Write out only the final part of the records below. It begins with the line that contains "U2 pin FB: SW -> VFB" and ends with the last line.

(Extracted records)
=== Begin Enclosure ===
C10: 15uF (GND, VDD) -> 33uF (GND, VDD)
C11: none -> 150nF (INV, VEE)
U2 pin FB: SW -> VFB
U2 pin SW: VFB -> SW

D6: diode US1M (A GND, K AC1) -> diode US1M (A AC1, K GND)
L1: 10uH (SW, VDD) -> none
=== End Enclosure ===
**RESPONSE BOX:**
U2 pin FB: SW -> VFB
U2 pin SW: VFB -> SW

D6: diode US1M (A GND, K AC1) -> diode US1M (A AC1, K GND)
L1: 10uH (SW, VDD) -> none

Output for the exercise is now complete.